■ Data provided
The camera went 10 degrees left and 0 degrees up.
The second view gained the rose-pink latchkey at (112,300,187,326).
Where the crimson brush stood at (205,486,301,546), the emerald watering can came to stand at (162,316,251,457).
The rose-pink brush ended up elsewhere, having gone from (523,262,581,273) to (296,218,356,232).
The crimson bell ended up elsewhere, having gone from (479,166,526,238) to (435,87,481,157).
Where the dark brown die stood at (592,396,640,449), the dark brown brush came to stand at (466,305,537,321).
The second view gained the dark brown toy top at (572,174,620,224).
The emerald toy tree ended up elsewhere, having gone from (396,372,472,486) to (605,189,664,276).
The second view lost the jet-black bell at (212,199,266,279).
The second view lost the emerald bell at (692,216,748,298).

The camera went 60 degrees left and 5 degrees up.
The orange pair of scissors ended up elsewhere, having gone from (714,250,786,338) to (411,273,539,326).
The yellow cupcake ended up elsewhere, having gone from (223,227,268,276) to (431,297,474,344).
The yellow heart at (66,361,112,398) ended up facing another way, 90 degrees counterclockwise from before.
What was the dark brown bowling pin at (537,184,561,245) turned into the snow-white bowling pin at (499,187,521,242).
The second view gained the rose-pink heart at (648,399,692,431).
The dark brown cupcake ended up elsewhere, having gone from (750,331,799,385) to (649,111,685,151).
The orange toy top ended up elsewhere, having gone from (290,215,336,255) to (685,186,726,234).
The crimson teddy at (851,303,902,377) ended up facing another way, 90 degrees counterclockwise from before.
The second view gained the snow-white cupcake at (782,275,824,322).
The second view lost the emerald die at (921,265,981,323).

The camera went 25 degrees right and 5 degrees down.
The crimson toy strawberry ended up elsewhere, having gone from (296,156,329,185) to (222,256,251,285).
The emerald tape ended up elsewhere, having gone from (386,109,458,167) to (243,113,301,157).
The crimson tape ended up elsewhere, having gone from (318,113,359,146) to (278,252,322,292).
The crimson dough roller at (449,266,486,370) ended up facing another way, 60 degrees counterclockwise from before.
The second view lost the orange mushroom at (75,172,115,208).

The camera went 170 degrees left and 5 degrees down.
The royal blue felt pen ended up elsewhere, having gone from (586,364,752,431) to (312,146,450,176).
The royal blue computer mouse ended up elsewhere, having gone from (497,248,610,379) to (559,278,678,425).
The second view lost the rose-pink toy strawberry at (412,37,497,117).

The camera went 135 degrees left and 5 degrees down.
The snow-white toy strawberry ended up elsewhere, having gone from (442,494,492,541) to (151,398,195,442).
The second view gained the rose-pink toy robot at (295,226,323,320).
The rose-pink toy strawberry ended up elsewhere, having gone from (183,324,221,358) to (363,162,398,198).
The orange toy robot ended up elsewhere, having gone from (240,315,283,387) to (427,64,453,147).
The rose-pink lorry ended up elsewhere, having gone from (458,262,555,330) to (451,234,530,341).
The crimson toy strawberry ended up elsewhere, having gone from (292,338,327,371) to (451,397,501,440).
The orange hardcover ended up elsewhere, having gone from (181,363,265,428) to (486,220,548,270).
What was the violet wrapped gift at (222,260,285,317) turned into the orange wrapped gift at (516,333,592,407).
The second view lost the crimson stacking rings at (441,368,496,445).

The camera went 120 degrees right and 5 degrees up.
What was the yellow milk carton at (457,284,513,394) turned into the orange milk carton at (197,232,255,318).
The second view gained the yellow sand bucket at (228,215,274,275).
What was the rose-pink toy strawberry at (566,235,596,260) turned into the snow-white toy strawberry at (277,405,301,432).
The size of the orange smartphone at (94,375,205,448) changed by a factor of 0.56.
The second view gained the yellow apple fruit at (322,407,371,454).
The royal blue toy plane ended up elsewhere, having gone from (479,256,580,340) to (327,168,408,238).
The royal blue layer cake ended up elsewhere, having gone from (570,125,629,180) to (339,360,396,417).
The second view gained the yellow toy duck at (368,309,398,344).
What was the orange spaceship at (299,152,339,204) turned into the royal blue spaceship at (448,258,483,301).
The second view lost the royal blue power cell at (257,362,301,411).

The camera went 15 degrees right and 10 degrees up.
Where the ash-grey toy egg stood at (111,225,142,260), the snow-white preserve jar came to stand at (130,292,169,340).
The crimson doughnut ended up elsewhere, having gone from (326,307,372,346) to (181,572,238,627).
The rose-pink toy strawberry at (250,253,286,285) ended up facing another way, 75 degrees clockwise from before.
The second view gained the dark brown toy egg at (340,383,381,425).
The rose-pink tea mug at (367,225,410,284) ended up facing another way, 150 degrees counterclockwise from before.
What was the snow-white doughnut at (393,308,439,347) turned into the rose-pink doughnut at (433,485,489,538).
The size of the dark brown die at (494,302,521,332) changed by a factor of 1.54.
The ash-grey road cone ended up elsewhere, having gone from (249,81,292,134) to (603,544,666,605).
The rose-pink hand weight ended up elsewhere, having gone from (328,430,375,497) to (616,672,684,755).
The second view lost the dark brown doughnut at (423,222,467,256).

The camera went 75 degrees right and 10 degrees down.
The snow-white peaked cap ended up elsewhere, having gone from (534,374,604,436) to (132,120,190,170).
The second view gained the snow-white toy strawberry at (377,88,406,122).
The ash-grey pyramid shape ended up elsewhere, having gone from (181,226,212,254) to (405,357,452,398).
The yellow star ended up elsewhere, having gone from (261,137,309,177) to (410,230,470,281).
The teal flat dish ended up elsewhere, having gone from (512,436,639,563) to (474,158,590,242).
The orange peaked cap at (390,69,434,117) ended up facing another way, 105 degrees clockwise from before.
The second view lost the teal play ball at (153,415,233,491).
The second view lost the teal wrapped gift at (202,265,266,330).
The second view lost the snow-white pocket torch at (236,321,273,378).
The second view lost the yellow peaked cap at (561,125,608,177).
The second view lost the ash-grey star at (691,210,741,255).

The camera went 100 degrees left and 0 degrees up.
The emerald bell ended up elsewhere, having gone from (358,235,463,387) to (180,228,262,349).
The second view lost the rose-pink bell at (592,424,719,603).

■ Instructions for the task
Please copy, exactly and with nothing else, the lines above beginning at the line that has "The second view gained the dark brown toy top" and ending with the line that has "The second view lost the jet-black".

■ Output
The second view gained the dark brown toy top at (572,174,620,224).
The emerald toy tree ended up elsewhere, having gone from (396,372,472,486) to (605,189,664,276).
The second view lost the jet-black bell at (212,199,266,279).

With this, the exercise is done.